[Before-and-after object listings]
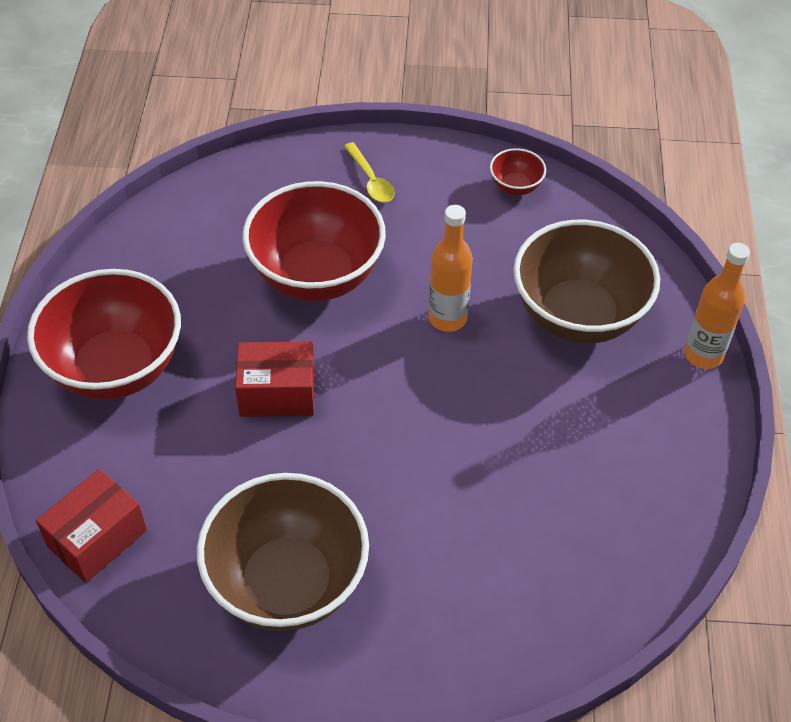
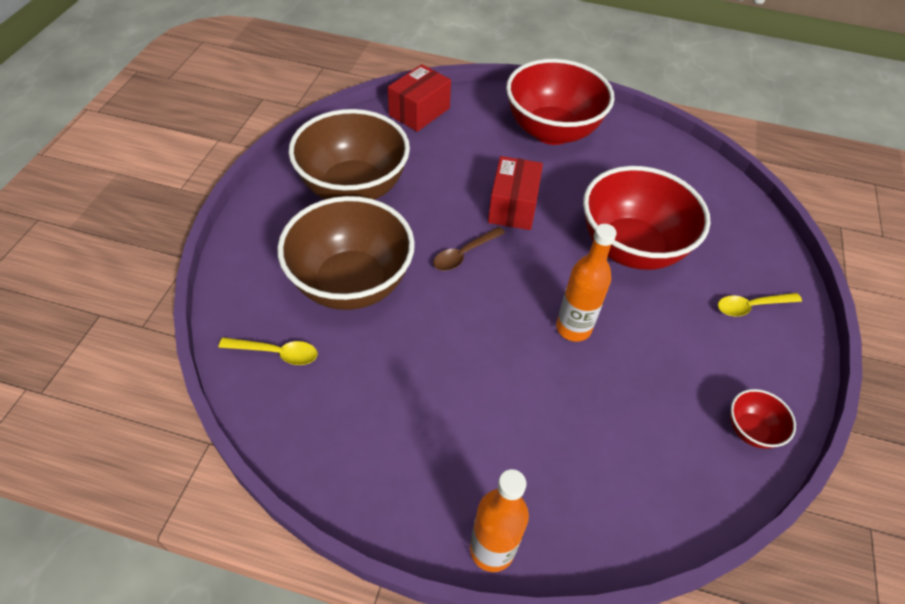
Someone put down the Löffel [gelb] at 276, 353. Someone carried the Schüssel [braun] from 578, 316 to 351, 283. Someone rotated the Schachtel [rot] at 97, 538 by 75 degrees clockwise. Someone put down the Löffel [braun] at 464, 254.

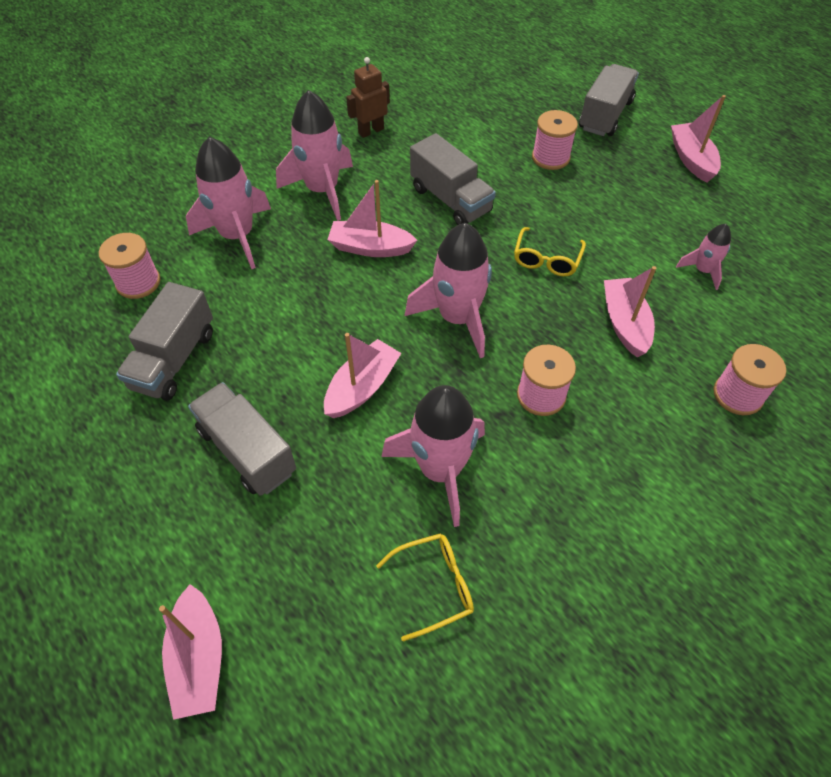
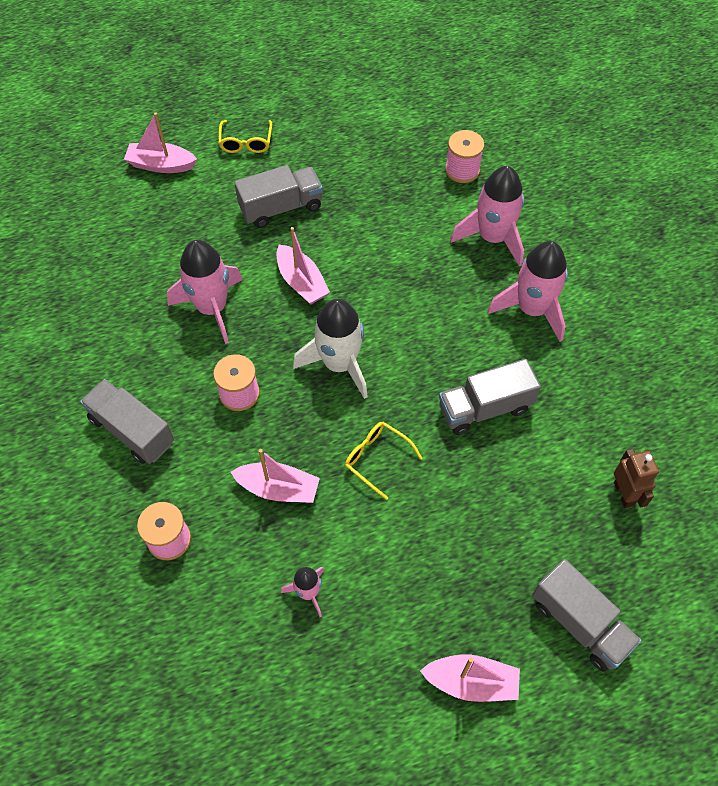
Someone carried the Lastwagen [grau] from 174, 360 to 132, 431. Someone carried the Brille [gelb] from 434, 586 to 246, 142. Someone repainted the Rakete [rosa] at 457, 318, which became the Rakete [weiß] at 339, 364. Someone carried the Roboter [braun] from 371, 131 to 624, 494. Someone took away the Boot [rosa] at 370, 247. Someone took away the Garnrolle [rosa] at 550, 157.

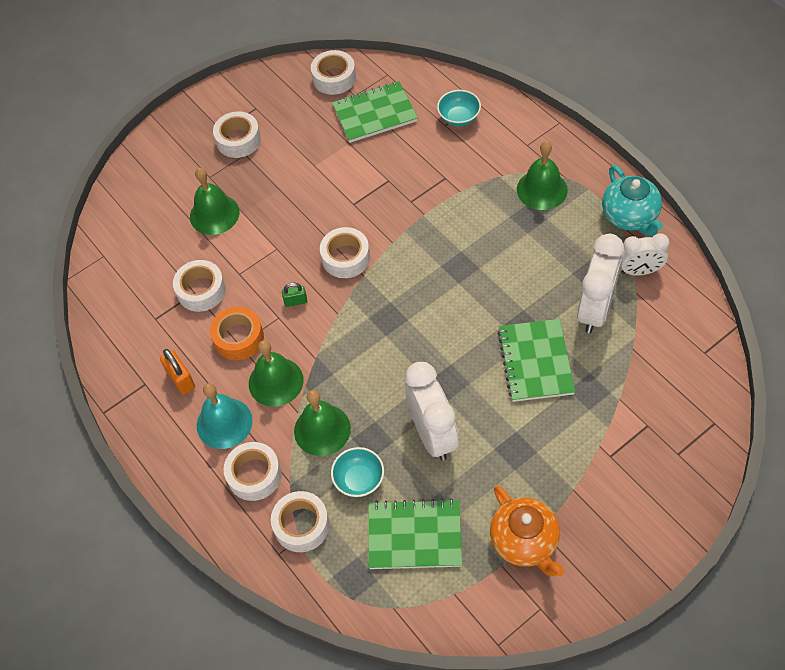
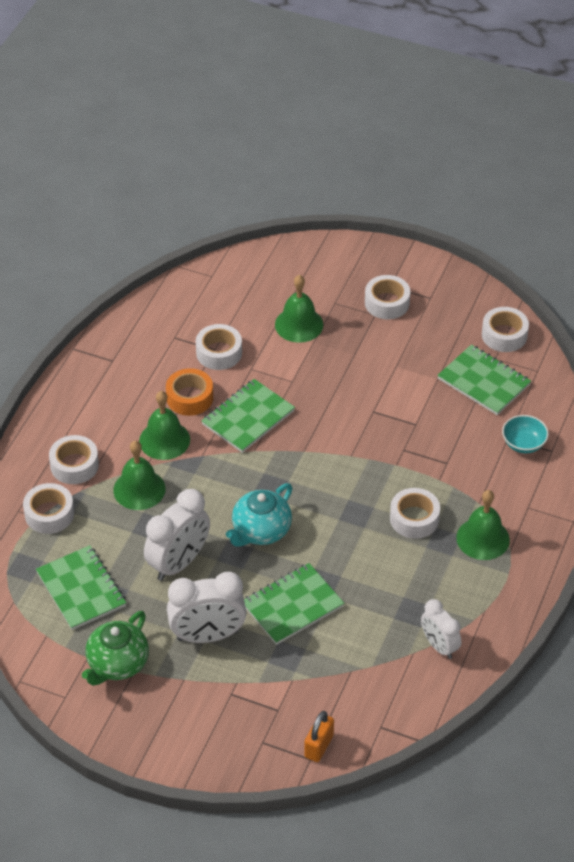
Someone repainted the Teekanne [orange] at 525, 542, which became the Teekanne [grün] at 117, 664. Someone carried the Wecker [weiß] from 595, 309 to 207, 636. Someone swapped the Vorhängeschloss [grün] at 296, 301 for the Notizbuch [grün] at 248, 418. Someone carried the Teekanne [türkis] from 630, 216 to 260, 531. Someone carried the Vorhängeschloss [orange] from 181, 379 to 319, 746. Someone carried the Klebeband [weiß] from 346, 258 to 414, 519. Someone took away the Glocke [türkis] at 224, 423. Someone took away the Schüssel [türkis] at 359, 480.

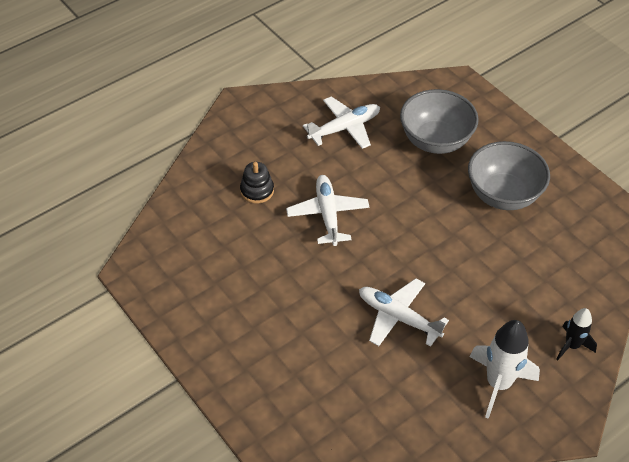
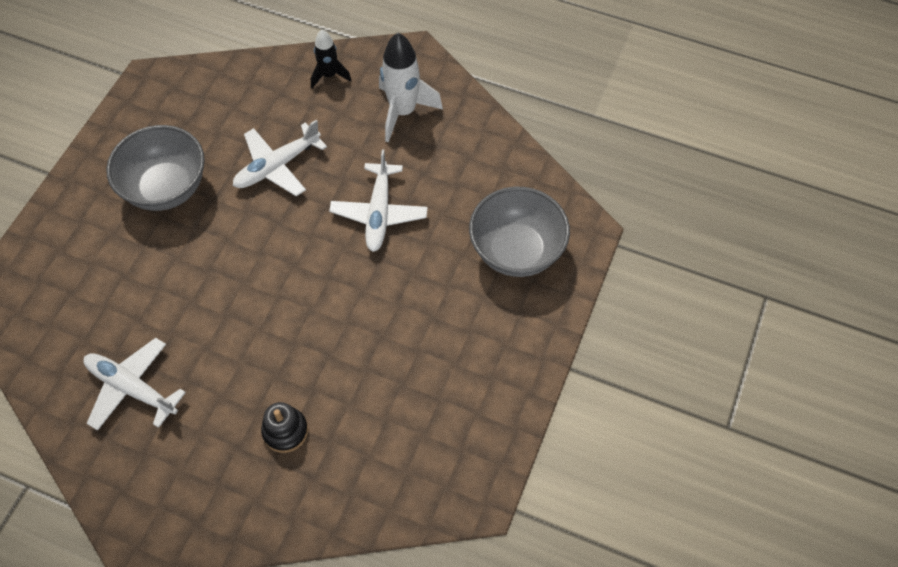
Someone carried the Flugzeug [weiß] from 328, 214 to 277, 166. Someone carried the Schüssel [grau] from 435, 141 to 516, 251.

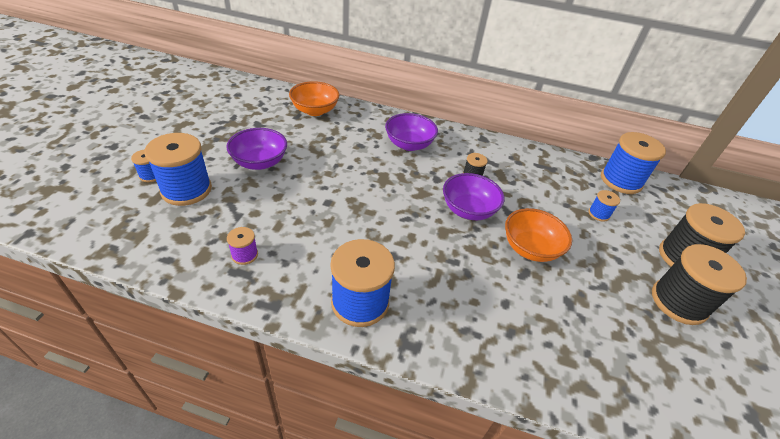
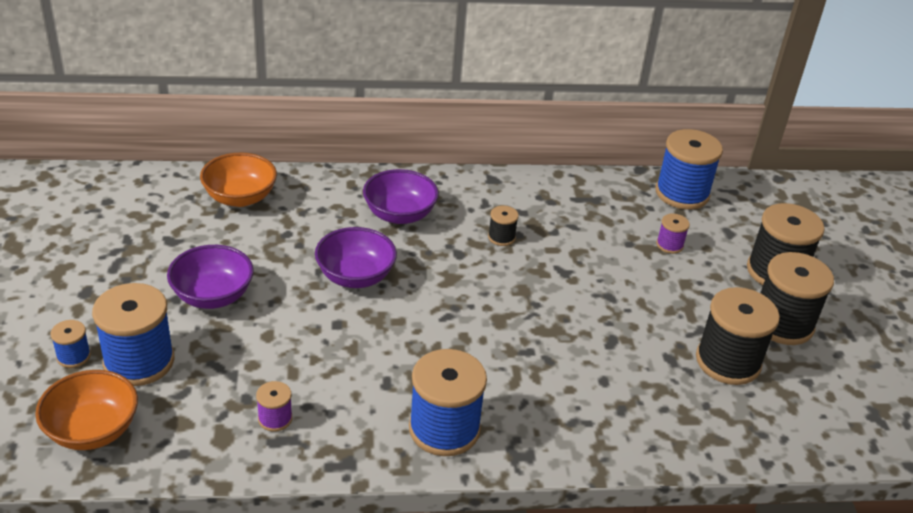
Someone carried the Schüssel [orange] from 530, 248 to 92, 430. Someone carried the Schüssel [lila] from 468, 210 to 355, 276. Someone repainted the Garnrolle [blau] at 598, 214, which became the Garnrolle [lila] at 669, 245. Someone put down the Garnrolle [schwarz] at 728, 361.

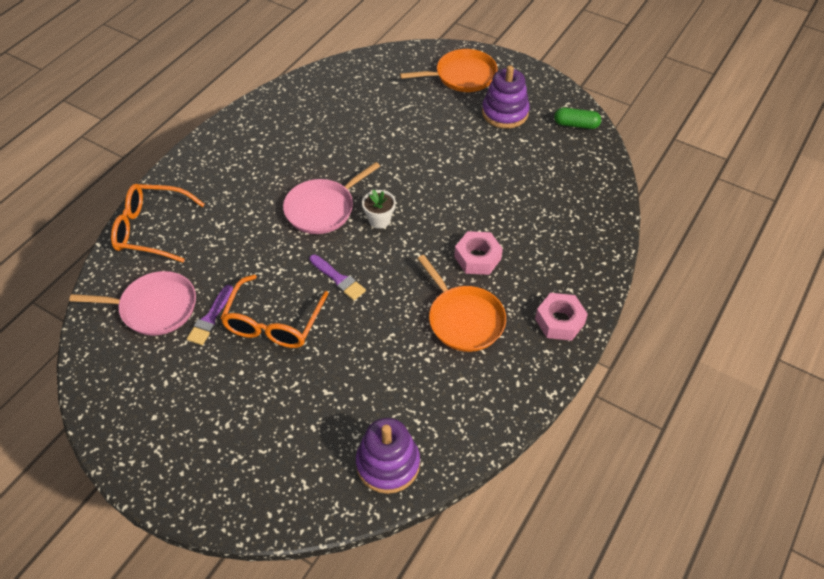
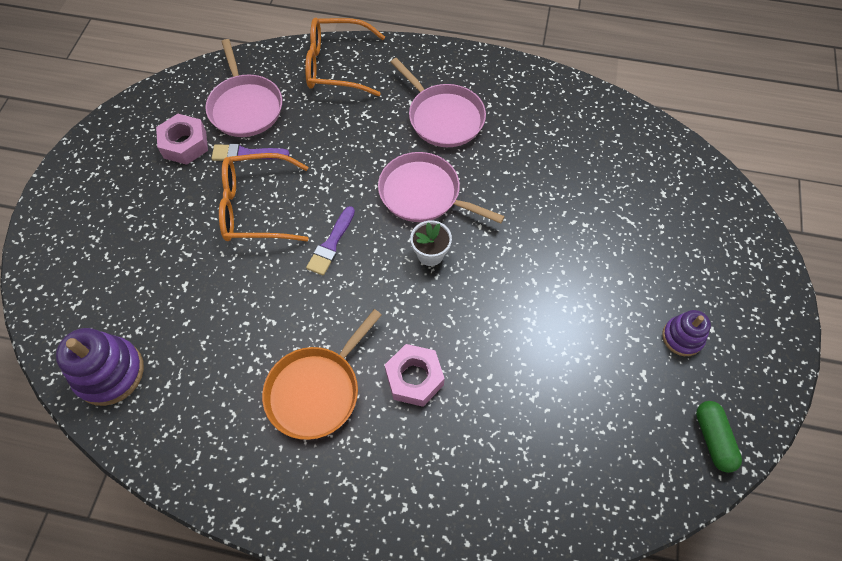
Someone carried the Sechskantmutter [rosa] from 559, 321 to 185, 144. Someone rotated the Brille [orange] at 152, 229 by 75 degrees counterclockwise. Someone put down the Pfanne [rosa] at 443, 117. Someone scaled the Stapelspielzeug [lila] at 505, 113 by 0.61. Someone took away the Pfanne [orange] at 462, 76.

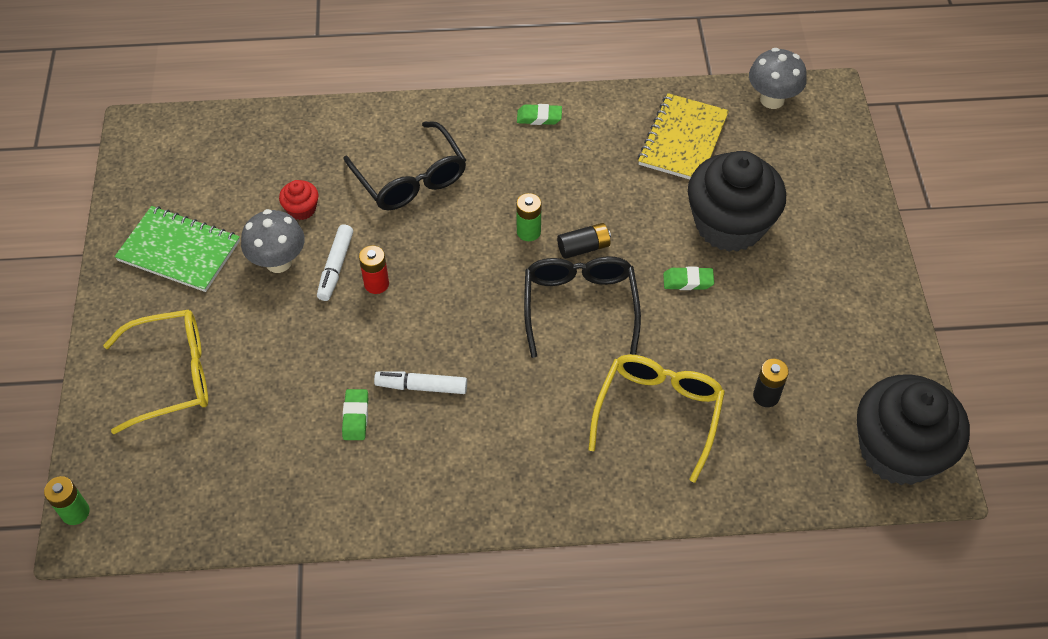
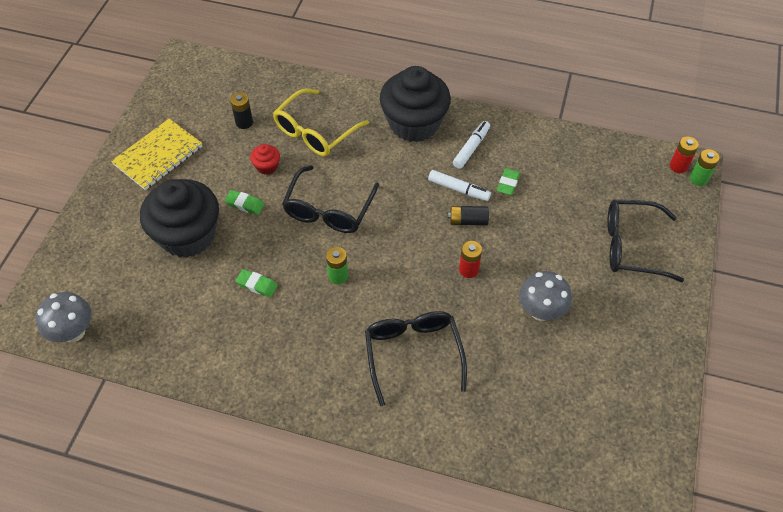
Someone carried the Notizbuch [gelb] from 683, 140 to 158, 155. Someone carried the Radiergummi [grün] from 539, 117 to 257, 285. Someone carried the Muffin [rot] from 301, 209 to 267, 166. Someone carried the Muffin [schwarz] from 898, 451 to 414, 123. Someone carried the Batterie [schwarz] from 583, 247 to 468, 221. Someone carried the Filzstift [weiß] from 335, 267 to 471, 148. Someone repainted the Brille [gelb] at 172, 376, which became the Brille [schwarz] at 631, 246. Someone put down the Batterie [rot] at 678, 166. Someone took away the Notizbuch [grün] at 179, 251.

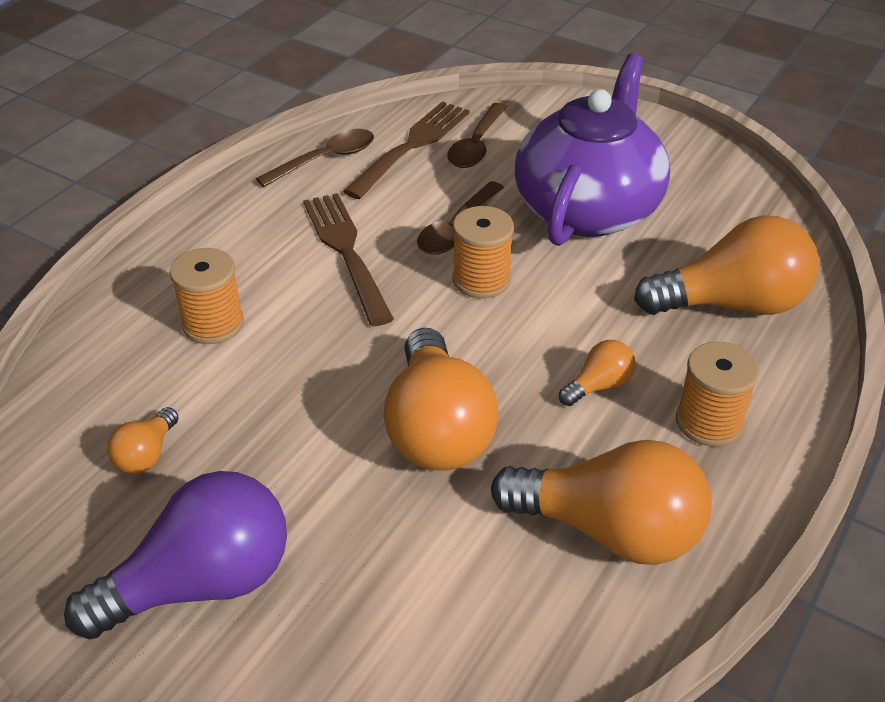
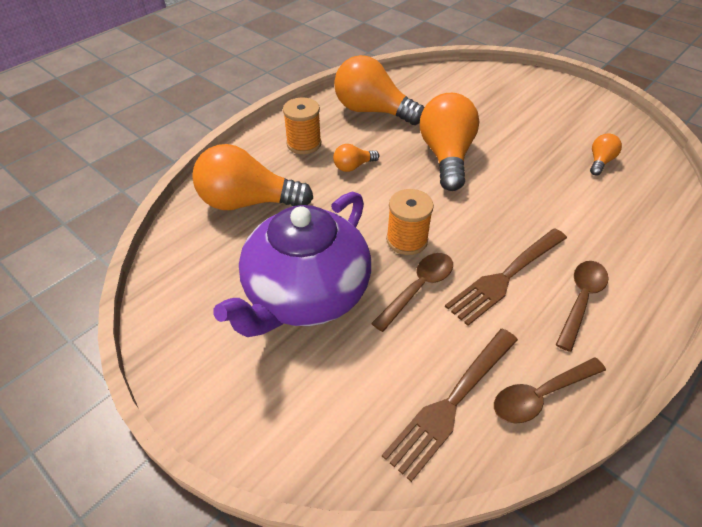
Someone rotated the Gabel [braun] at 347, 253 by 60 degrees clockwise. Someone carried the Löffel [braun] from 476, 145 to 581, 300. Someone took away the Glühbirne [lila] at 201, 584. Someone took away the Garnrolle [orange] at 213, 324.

What the task requires: Repeat verbatim the range of lines that opens at the line containing "Someone carried the Sechskantmutter" and closes at the last line of the entries, excluding all pictures.

Answer to the problem:
Someone carried the Sechskantmutter [rosa] from 559, 321 to 185, 144. Someone rotated the Brille [orange] at 152, 229 by 75 degrees counterclockwise. Someone put down the Pfanne [rosa] at 443, 117. Someone scaled the Stapelspielzeug [lila] at 505, 113 by 0.61. Someone took away the Pfanne [orange] at 462, 76.

Someone carried the Notizbuch [gelb] from 683, 140 to 158, 155. Someone carried the Radiergummi [grün] from 539, 117 to 257, 285. Someone carried the Muffin [rot] from 301, 209 to 267, 166. Someone carried the Muffin [schwarz] from 898, 451 to 414, 123. Someone carried the Batterie [schwarz] from 583, 247 to 468, 221. Someone carried the Filzstift [weiß] from 335, 267 to 471, 148. Someone repainted the Brille [gelb] at 172, 376, which became the Brille [schwarz] at 631, 246. Someone put down the Batterie [rot] at 678, 166. Someone took away the Notizbuch [grün] at 179, 251.

Someone rotated the Gabel [braun] at 347, 253 by 60 degrees clockwise. Someone carried the Löffel [braun] from 476, 145 to 581, 300. Someone took away the Glühbirne [lila] at 201, 584. Someone took away the Garnrolle [orange] at 213, 324.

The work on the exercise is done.